--- STORED DATA ---
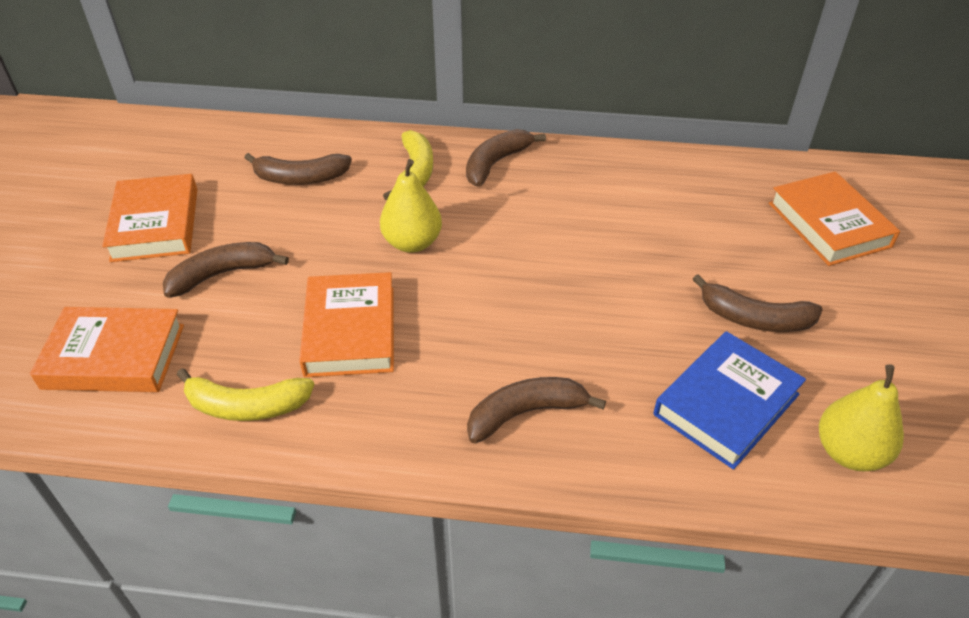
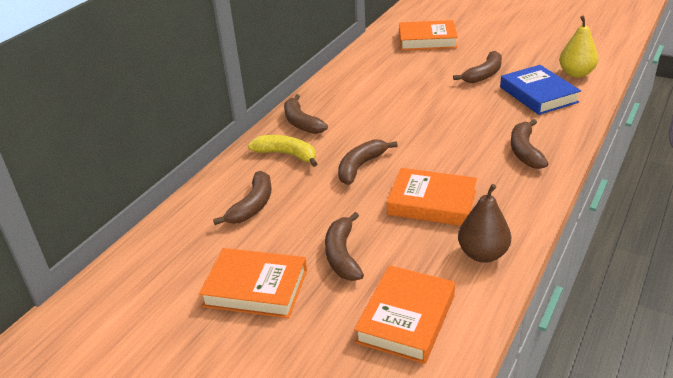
camera: 65 degrees left, 10 degrees down
(246, 406) = (483, 254): yellow banana -> brown pear
(412, 243) = (360, 166): yellow pear -> brown banana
---
Any picture in the material is to be left out, and everything else is to be retyped as is.

camera: 65 degrees left, 10 degrees down
(246, 406) = (483, 254): yellow banana -> brown pear
(412, 243) = (360, 166): yellow pear -> brown banana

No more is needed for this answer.